● Your assignment
Look below for the line containing "camera: 120 degrees right, 0 degrees up" and the line containing "turquoise watering can"; repeat exactly those two lines and all lines between them, and nothing else.
(Records for this exercise begins)
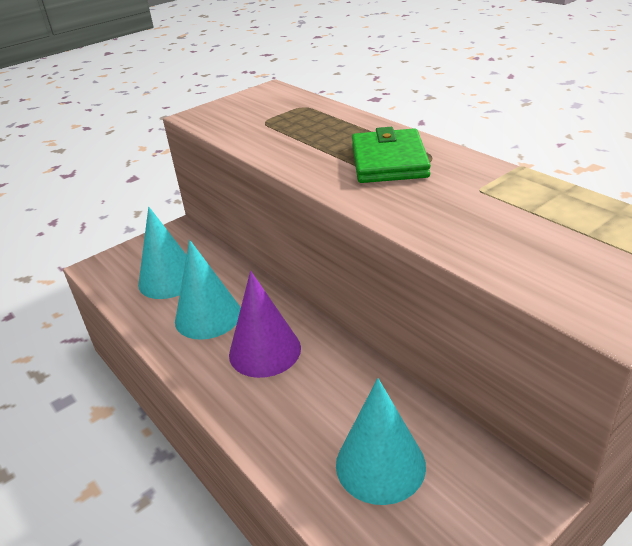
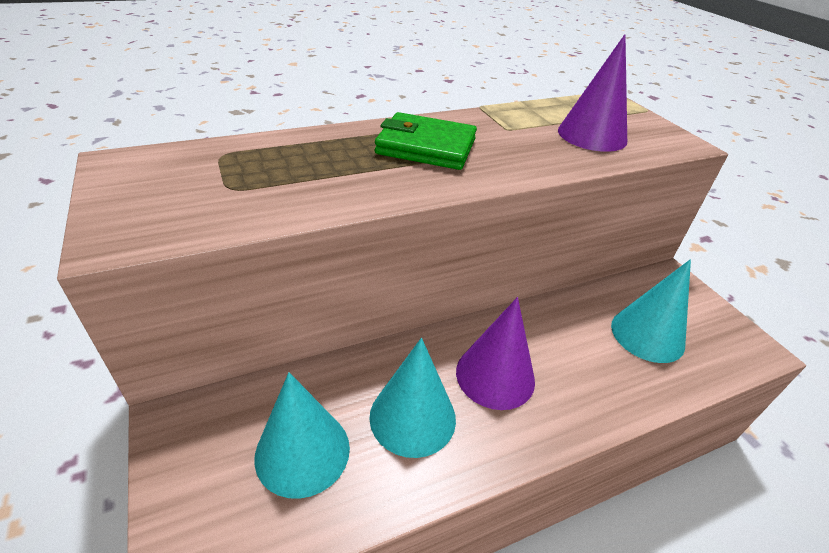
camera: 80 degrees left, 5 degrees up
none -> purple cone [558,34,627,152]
(Records for this exercise ends)
(Records for this exercise begins)
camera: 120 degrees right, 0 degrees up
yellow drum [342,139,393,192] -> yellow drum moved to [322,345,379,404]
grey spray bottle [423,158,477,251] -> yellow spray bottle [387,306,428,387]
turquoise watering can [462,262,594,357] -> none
(Records for this exercise ends)
● Exercise response
camera: 120 degrees right, 0 degrees up
yellow drum [342,139,393,192] -> yellow drum moved to [322,345,379,404]
grey spray bottle [423,158,477,251] -> yellow spray bottle [387,306,428,387]
turquoise watering can [462,262,594,357] -> none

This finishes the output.